REQUIRED WORK: The line containing "L3: 47uH (5V, LED) -> none" marks the start; repeat it and every following line exactly through the end of the entries.

RECORDS SHOWN:
....
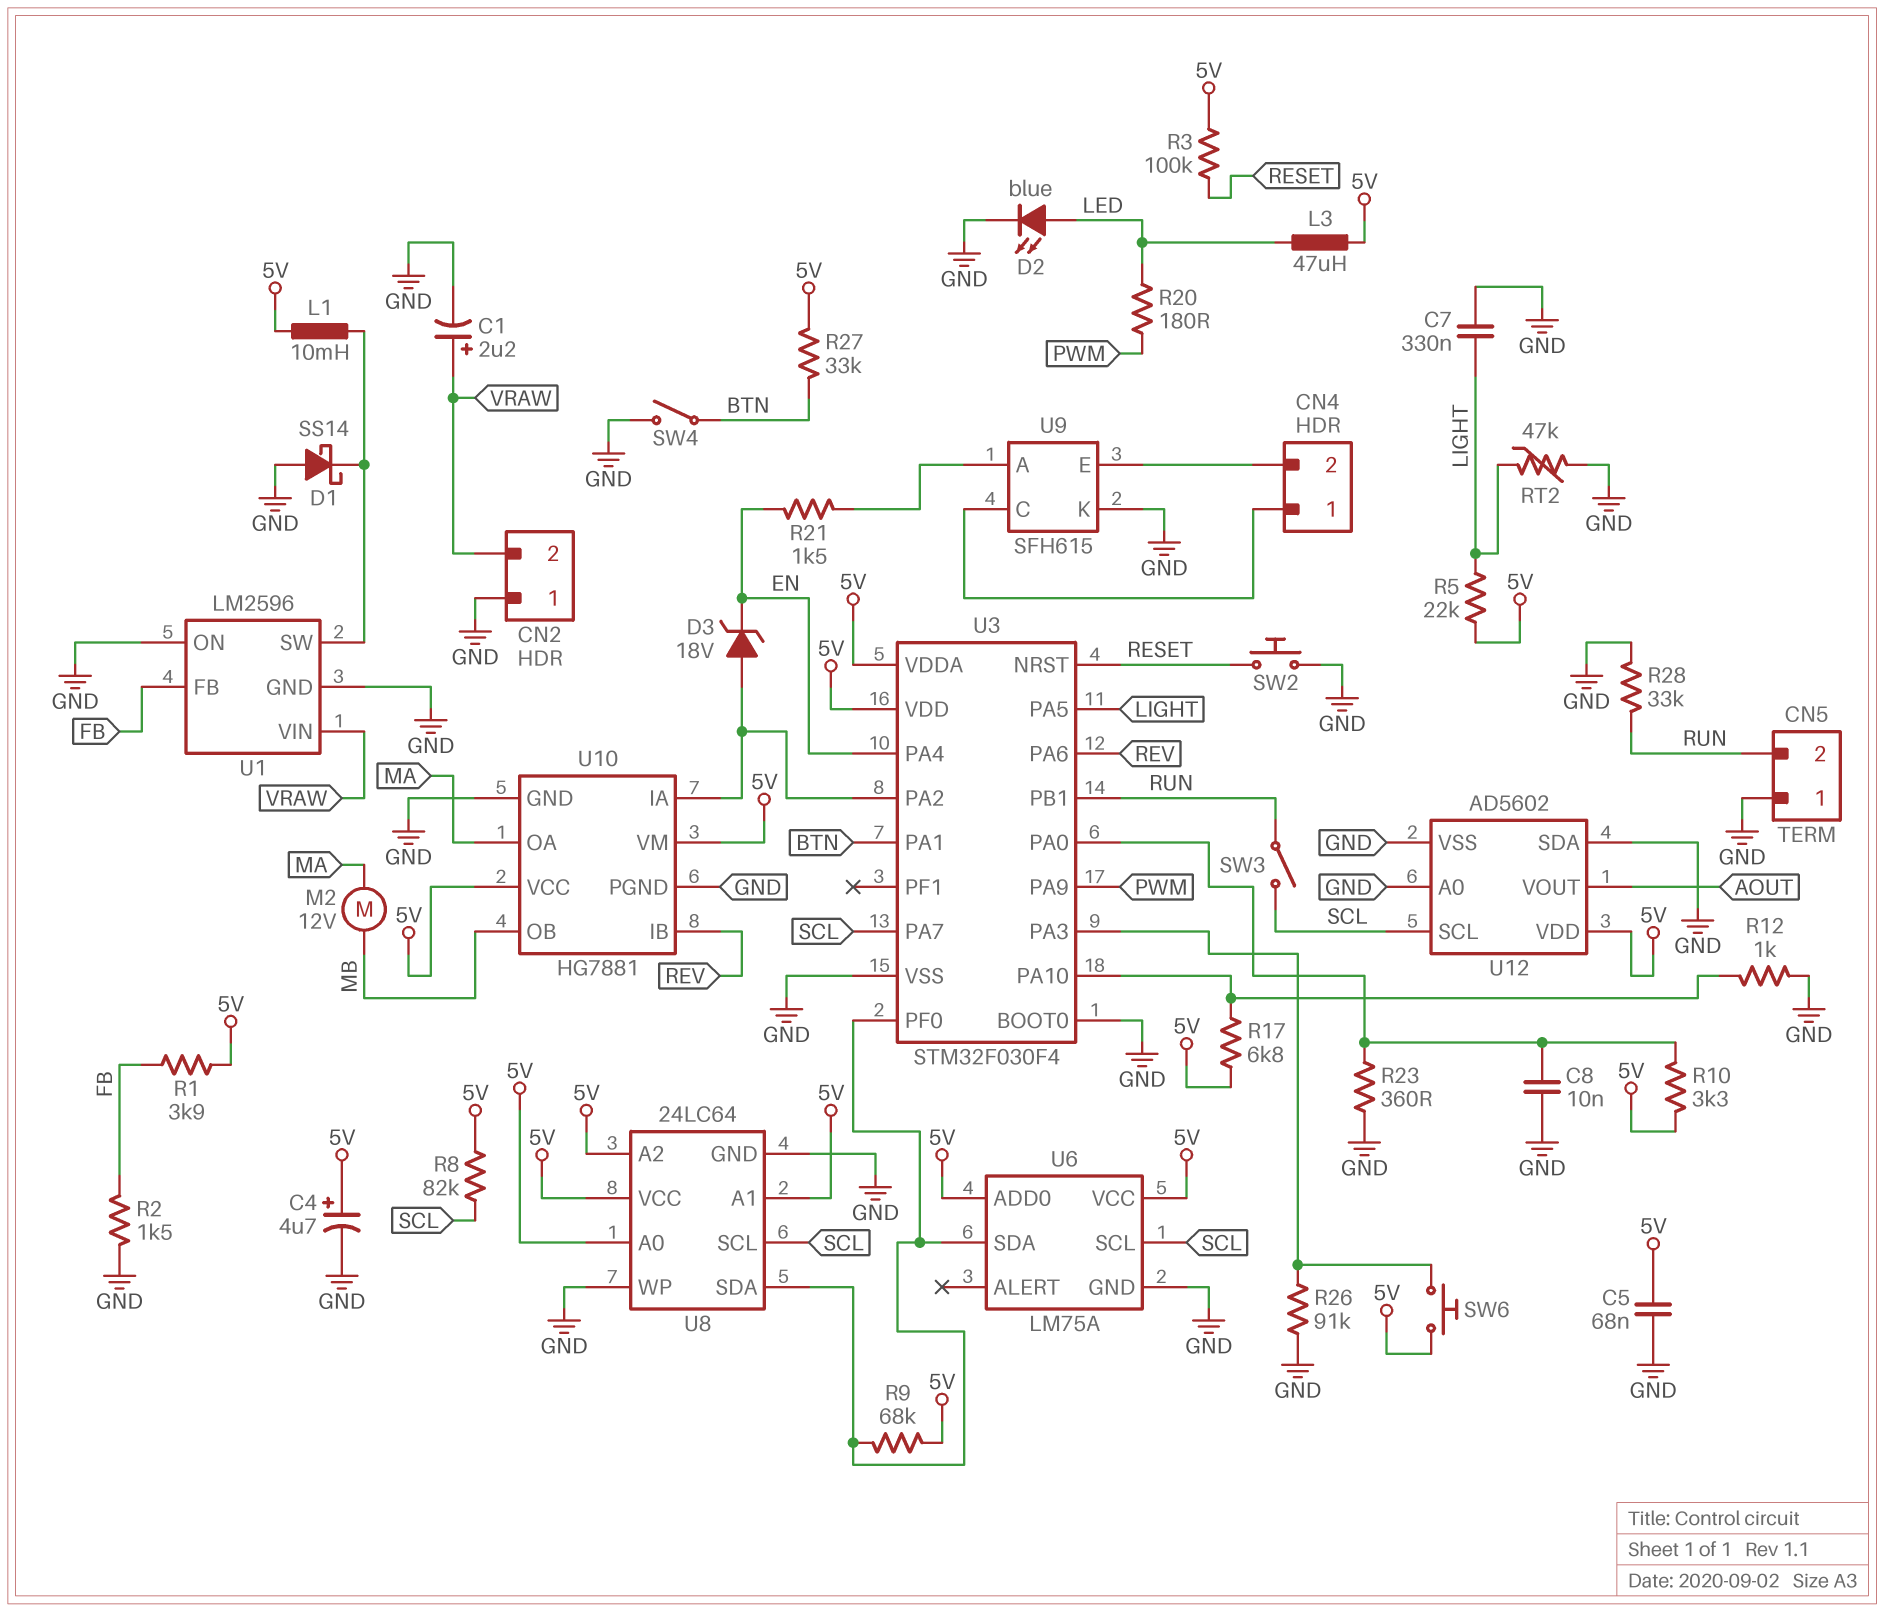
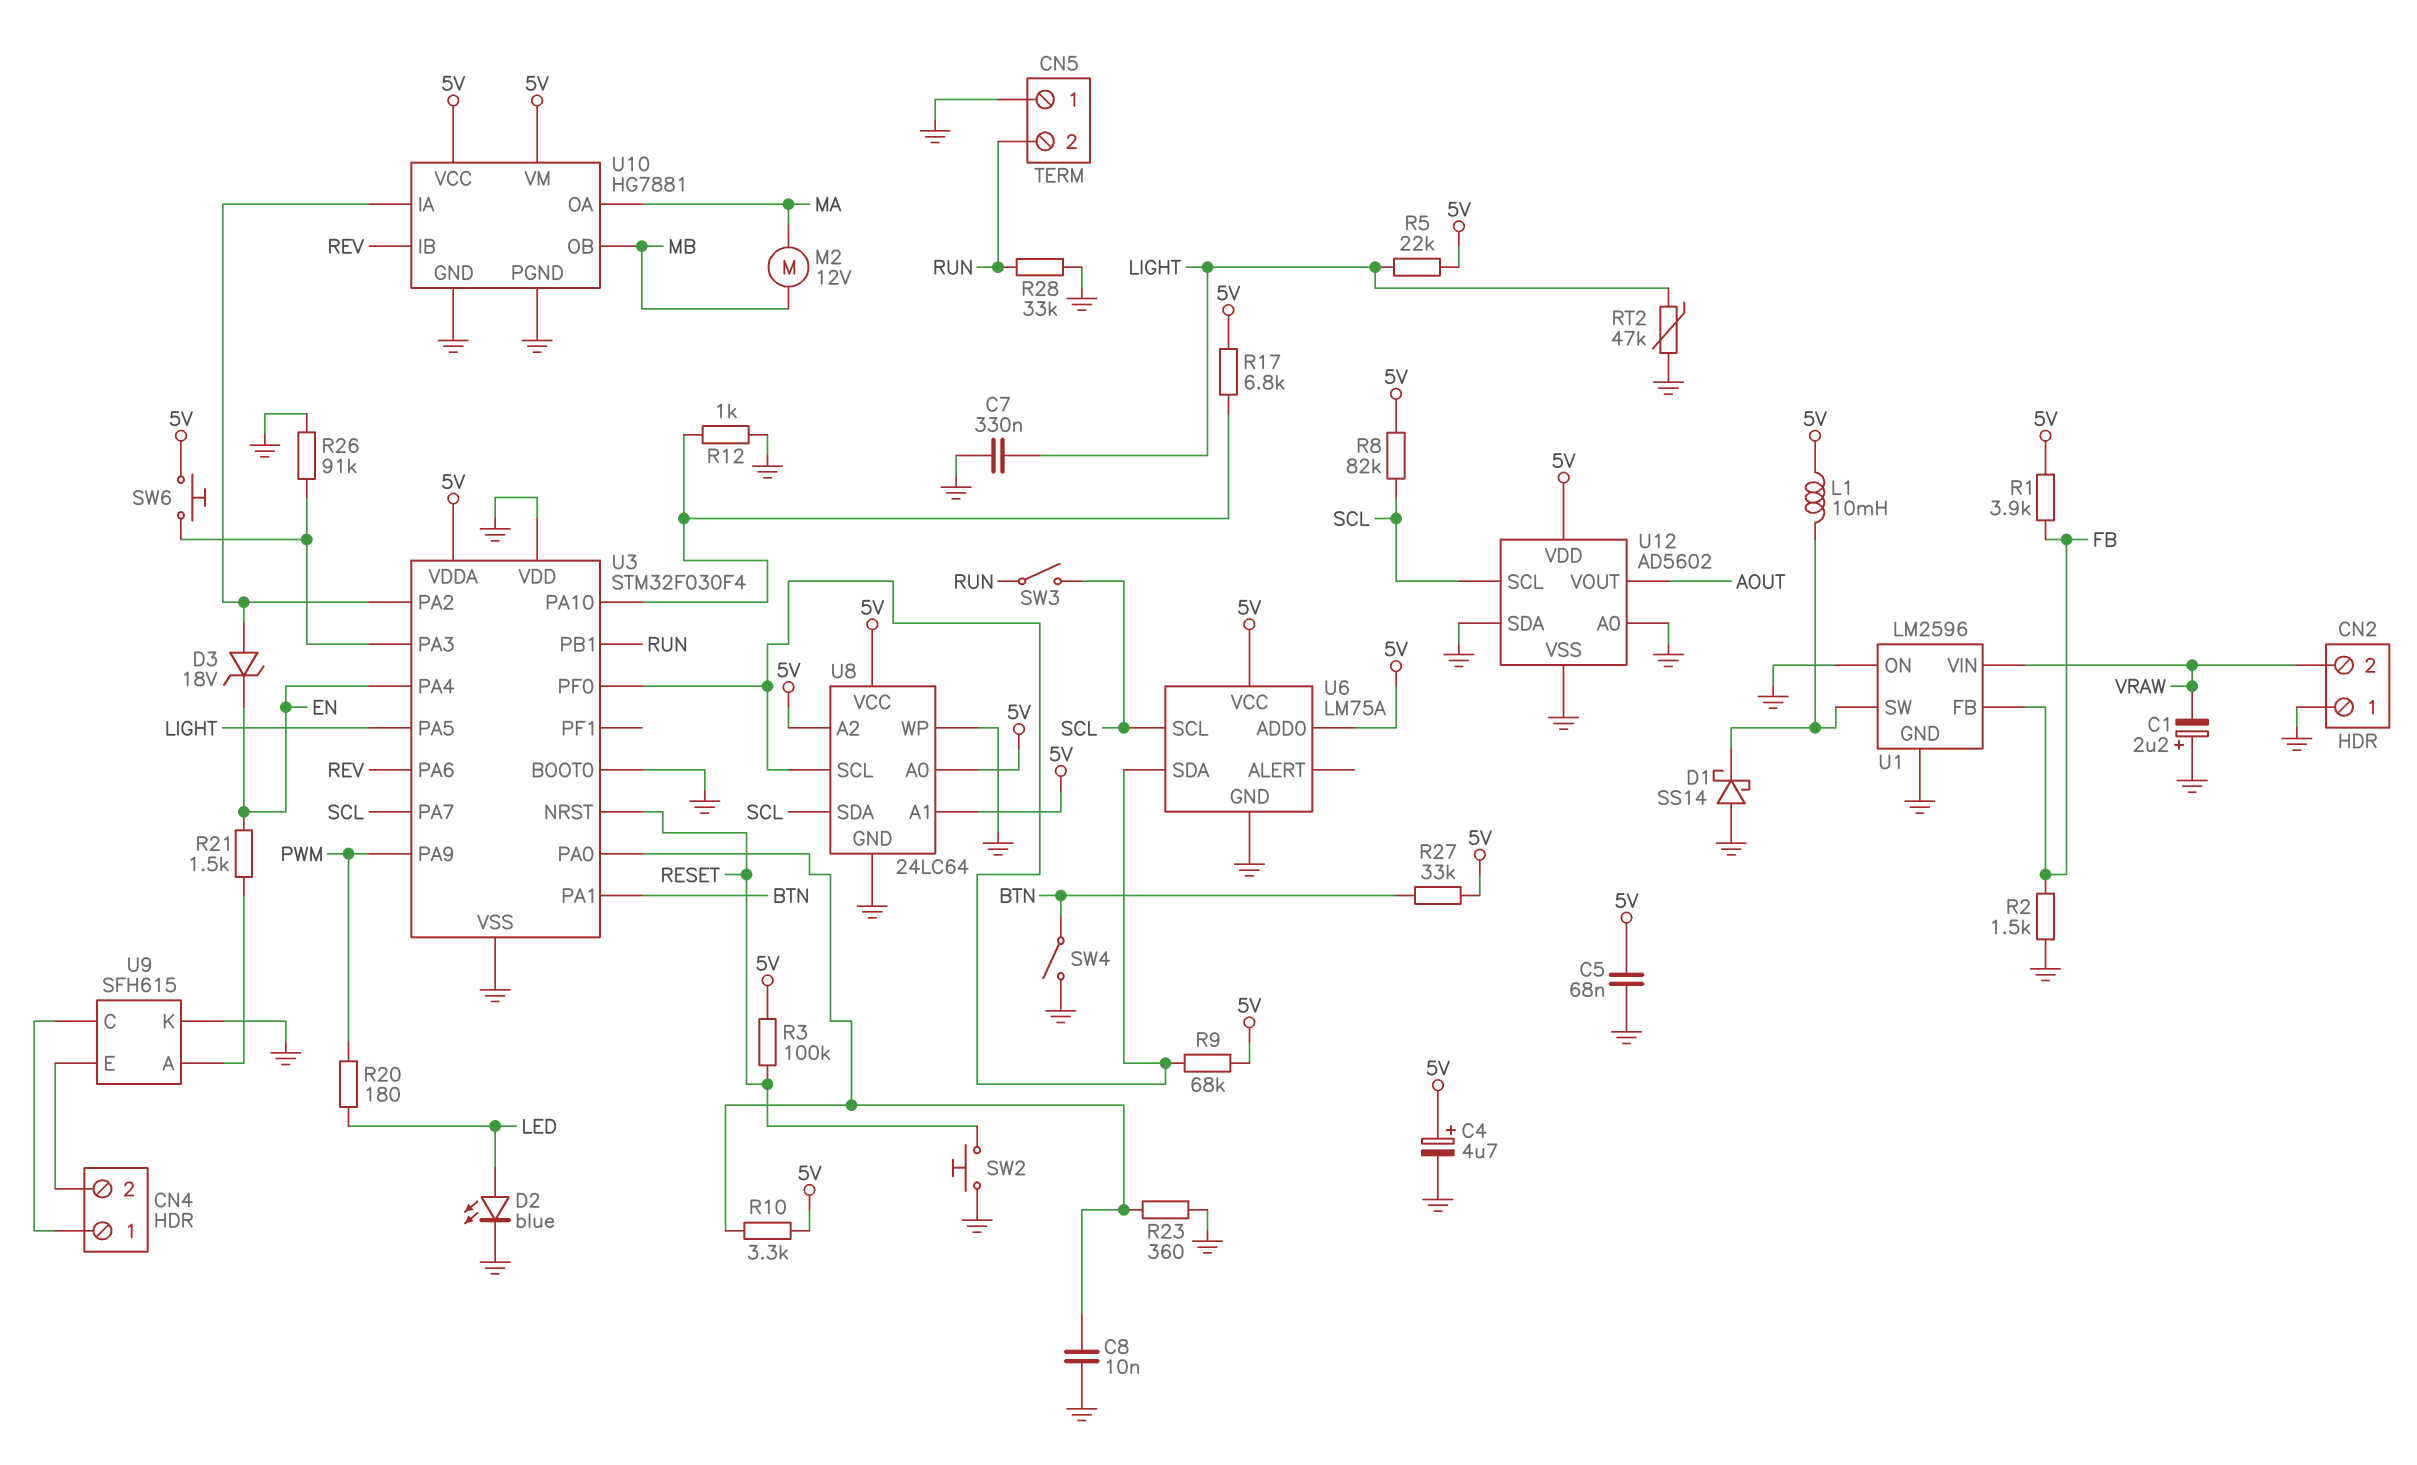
C1: 2.2uF (plus VRAW, minus GND) -> 2.2uF (plus GND, minus VRAW)
L3: 47uH (5V, LED) -> none
U3 pin VDD: 5V -> GND
U8 pin SCL: SCL -> U3/PF0
U8 pin SDA: U3/PF0 -> SCL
....
WRITTEN SOLUTION:
L3: 47uH (5V, LED) -> none
U3 pin VDD: 5V -> GND
U8 pin SCL: SCL -> U3/PF0
U8 pin SDA: U3/PF0 -> SCL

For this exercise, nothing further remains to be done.